Directions:
Beginning with the line where "white brush: 5 -> 4" appears, set down each line exactly until the records below end, and omit the pictures.

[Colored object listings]
- - - -

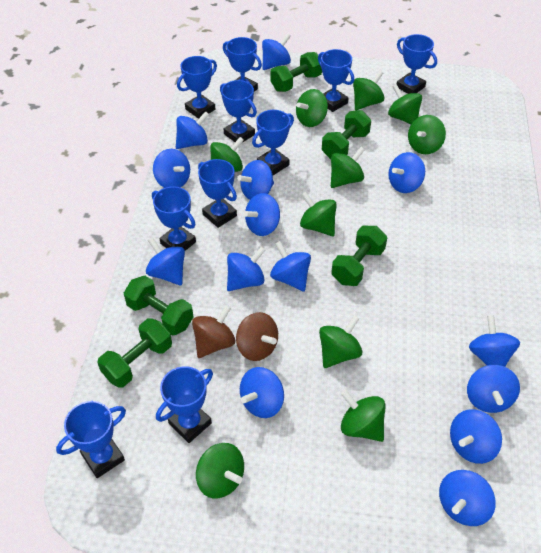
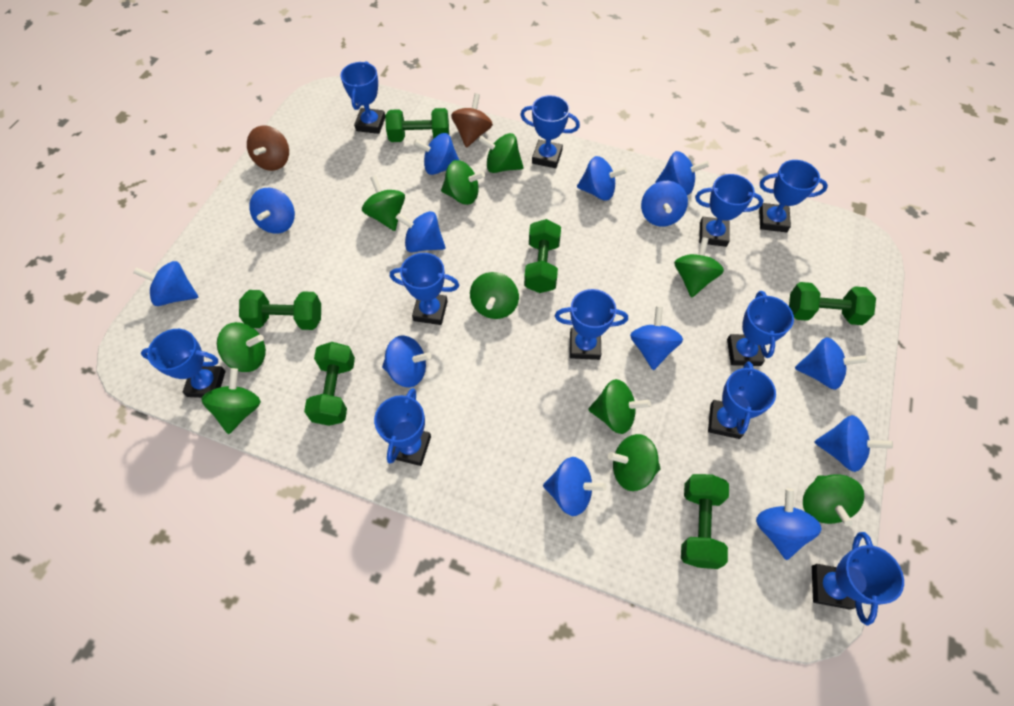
blue spinning top: 14 -> 13
blue trophy: 10 -> 11
green dumbbell: 5 -> 6

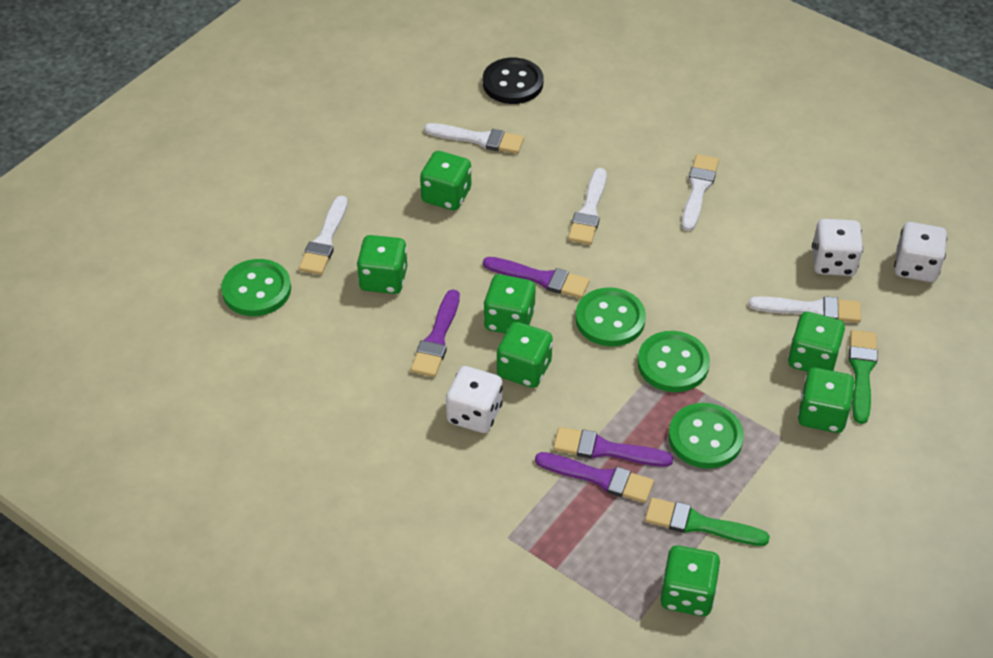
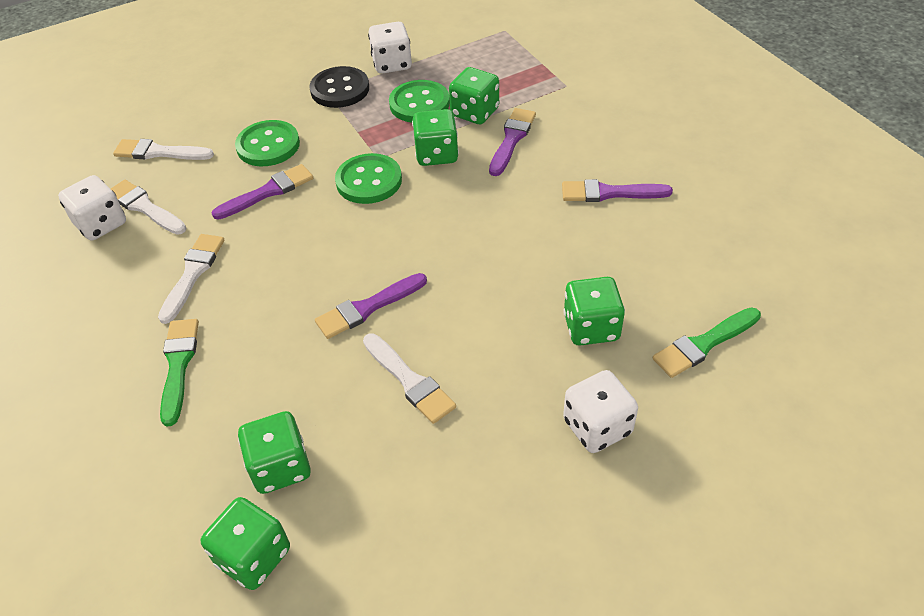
green button: 4 -> 3
green dice: 7 -> 5
white brush: 5 -> 4

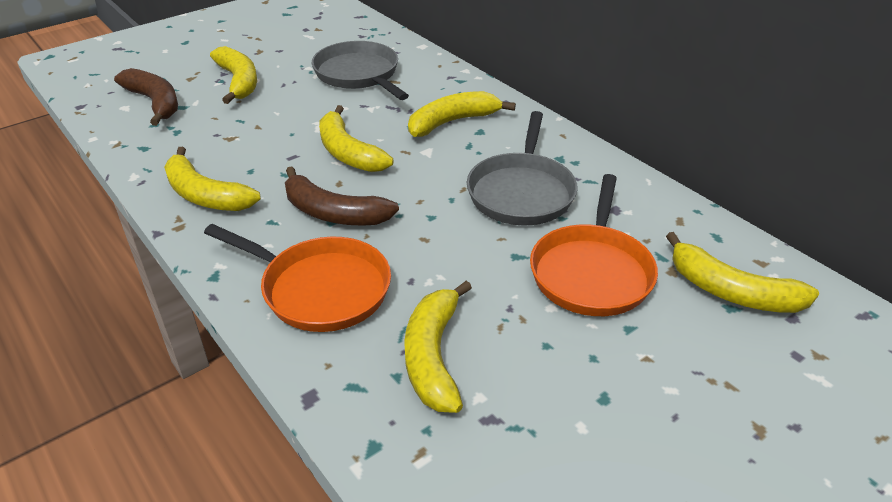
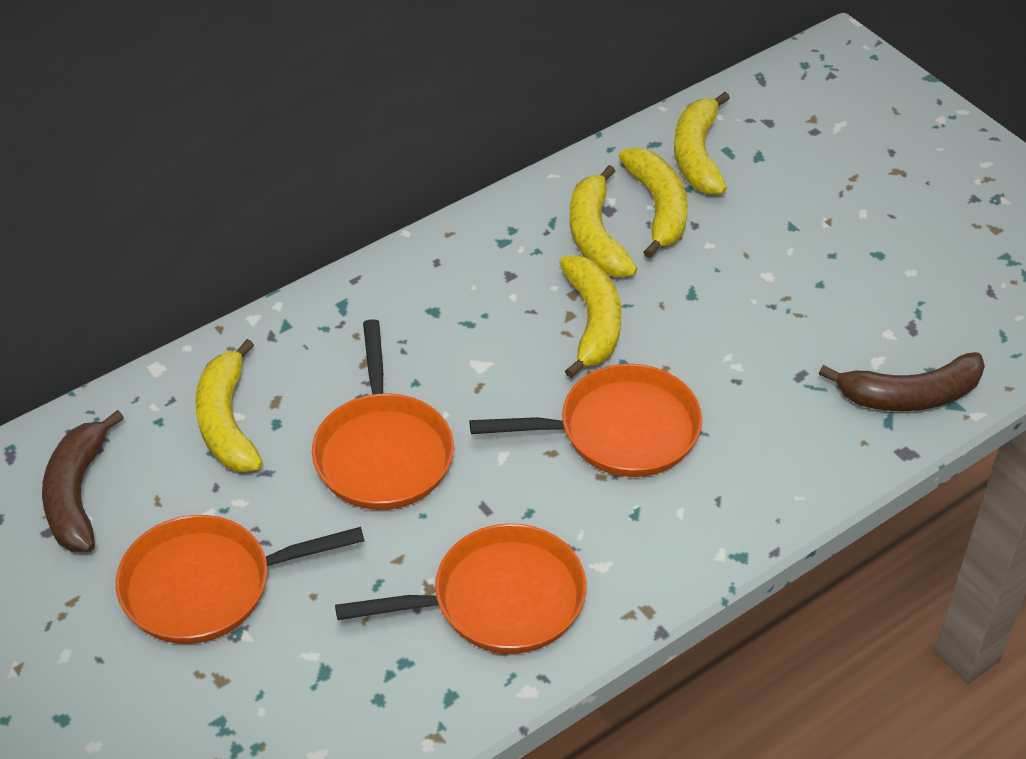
grey pan: 2 -> 0
orange pan: 2 -> 4
yellow banana: 6 -> 5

- - - -

Result of this task:
white brush: 5 -> 4

grey pan: 2 -> 0
orange pan: 2 -> 4
yellow banana: 6 -> 5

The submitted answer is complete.